[[ Task input, beginning ]]

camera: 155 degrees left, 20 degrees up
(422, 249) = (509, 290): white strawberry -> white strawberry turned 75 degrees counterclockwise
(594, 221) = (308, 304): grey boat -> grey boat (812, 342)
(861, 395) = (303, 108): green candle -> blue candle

[[ Task input, end ]]
[[ Task input, beginning ]]

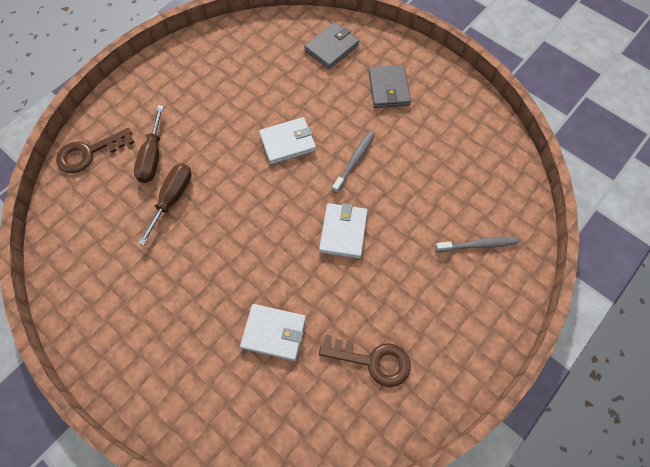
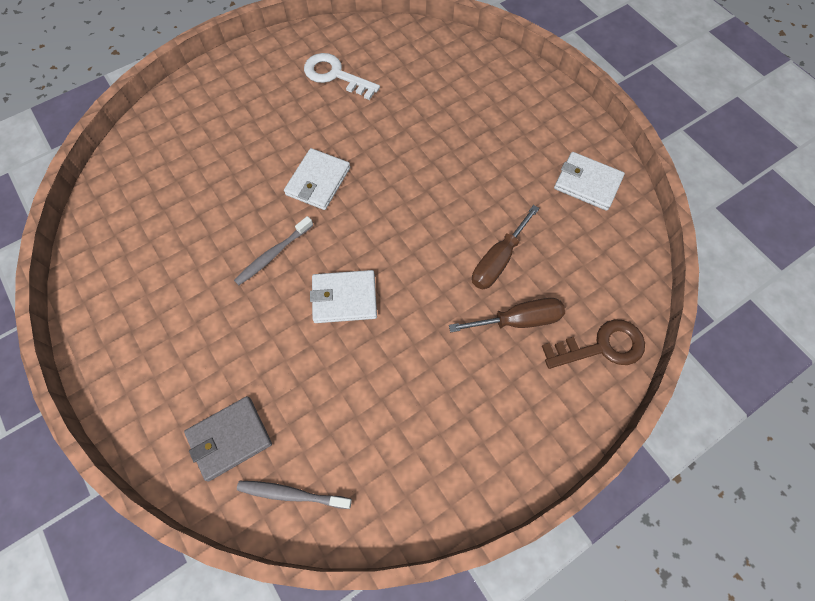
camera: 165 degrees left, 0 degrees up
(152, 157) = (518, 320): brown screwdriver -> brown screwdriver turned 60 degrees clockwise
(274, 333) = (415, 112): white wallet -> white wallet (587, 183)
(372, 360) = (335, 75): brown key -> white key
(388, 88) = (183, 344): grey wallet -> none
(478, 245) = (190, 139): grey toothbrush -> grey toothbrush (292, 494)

[[ Task input, end ]]
[[ Task input, beginning ]]

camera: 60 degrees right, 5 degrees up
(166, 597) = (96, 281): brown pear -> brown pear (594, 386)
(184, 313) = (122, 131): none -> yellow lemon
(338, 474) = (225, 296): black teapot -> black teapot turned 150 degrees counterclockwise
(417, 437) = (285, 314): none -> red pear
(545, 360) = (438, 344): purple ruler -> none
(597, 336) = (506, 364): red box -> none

[[ Task input, end ]]

▸ **Action item**
Locate the word "none" in the records above, and return each line that has it.

▸ **Exercise response**
(388, 88) = (183, 344): grey wallet -> none
(184, 313) = (122, 131): none -> yellow lemon
(417, 437) = (285, 314): none -> red pear
(545, 360) = (438, 344): purple ruler -> none
(597, 336) = (506, 364): red box -> none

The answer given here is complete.